Task to carry out: Everything in the records must be copied exactly, apart from the pictures.

*** Block opens ***

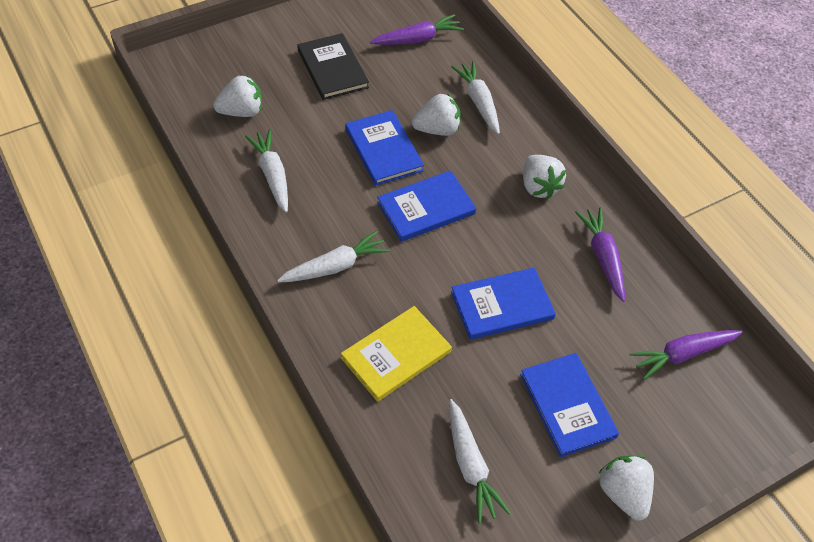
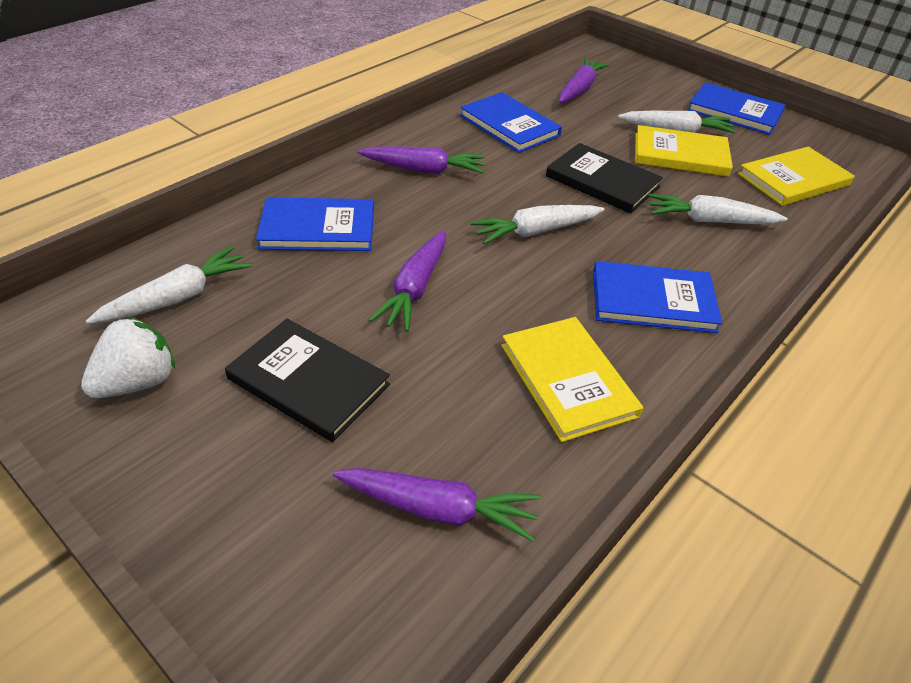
black book: 1 -> 2
purple carrot: 3 -> 4
white strawberry: 4 -> 1
yellow book: 1 -> 3

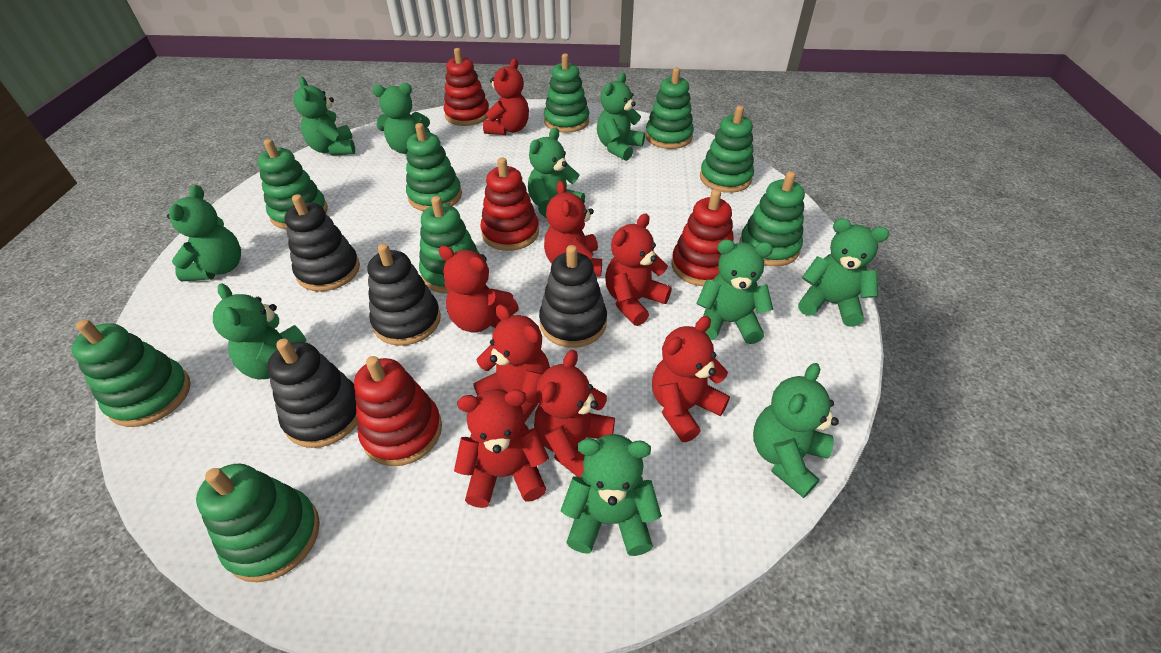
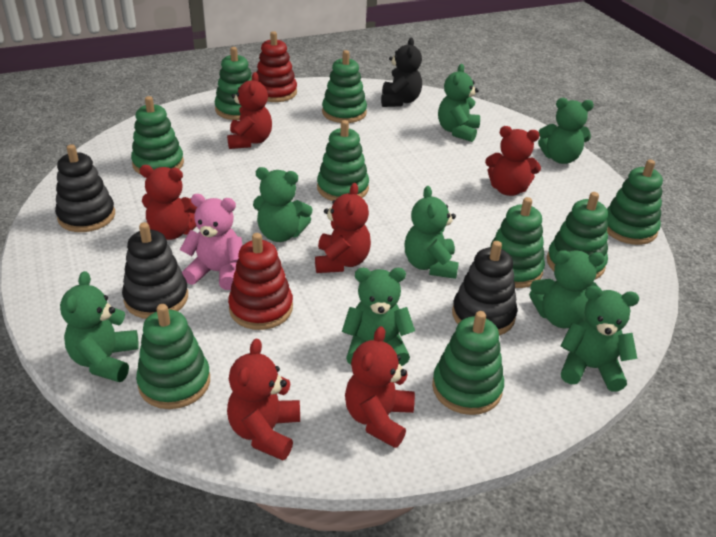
black stacking toy: 4 -> 3
black teddy bear: 0 -> 1
green teddy bear: 10 -> 8
pink teddy bear: 0 -> 1
red stacking toy: 4 -> 2
red teddy bear: 8 -> 6

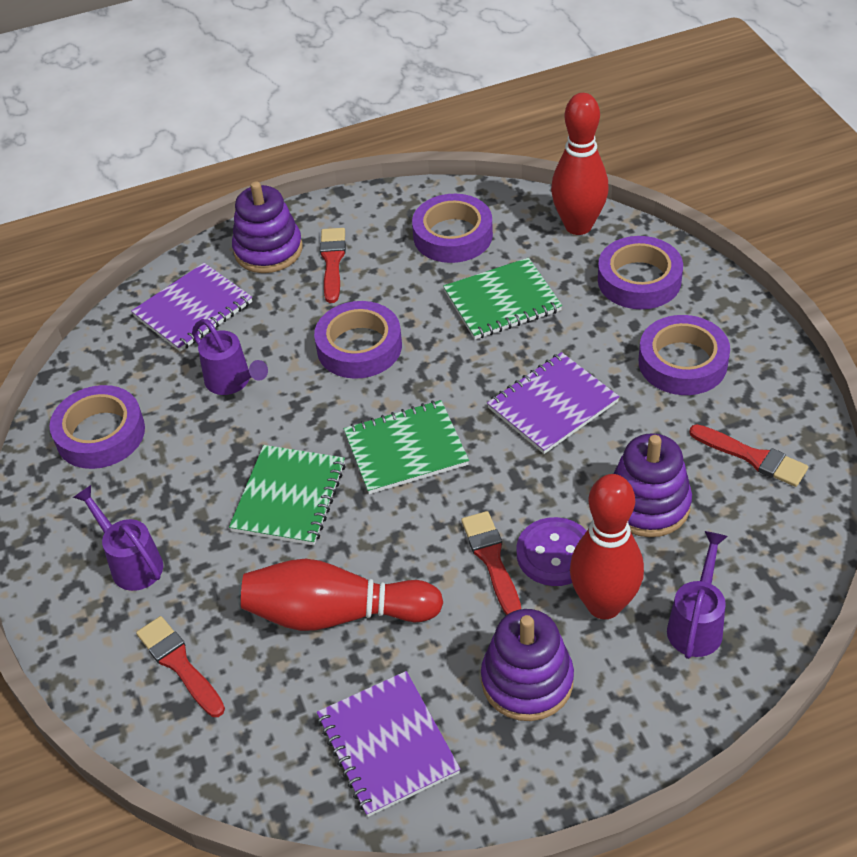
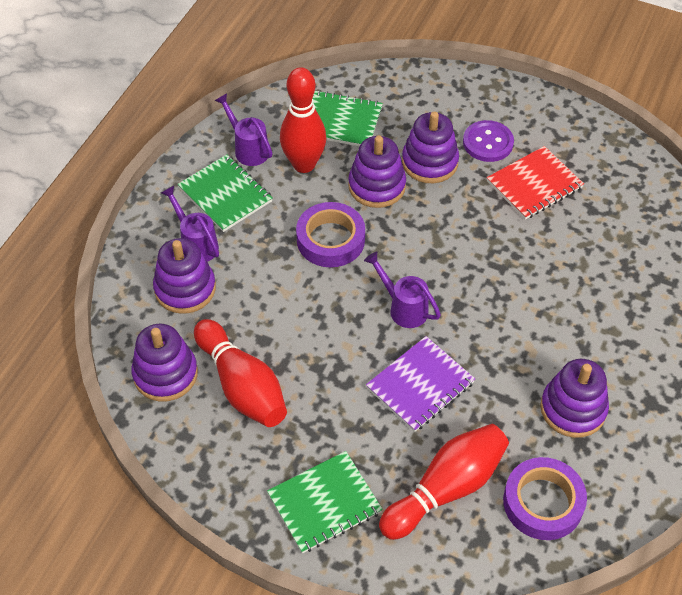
purple notebook: 3 -> 1
purple stacking toy: 3 -> 5
purple tape: 5 -> 2
red brush: 4 -> 0
red notebook: 0 -> 1

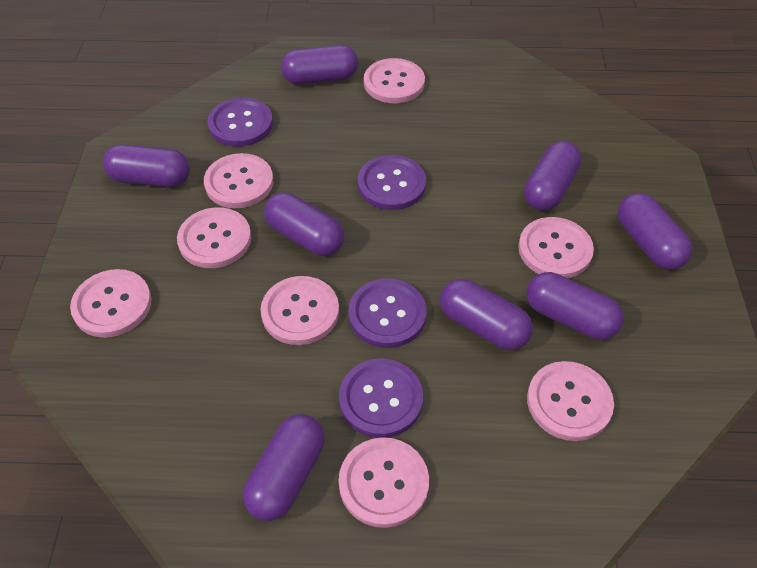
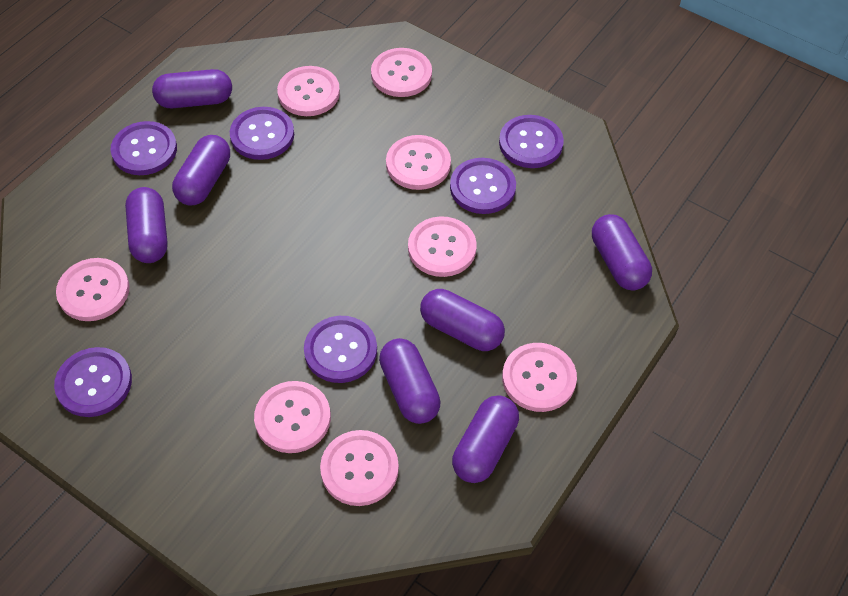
purple button: 4 -> 6
purple capsule: 8 -> 7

*** Block closes ***

Result of the exercise:
black book: 1 -> 2
purple carrot: 3 -> 4
white strawberry: 4 -> 1
yellow book: 1 -> 3

black stacking toy: 4 -> 3
black teddy bear: 0 -> 1
green teddy bear: 10 -> 8
pink teddy bear: 0 -> 1
red stacking toy: 4 -> 2
red teddy bear: 8 -> 6

purple notebook: 3 -> 1
purple stacking toy: 3 -> 5
purple tape: 5 -> 2
red brush: 4 -> 0
red notebook: 0 -> 1

purple button: 4 -> 6
purple capsule: 8 -> 7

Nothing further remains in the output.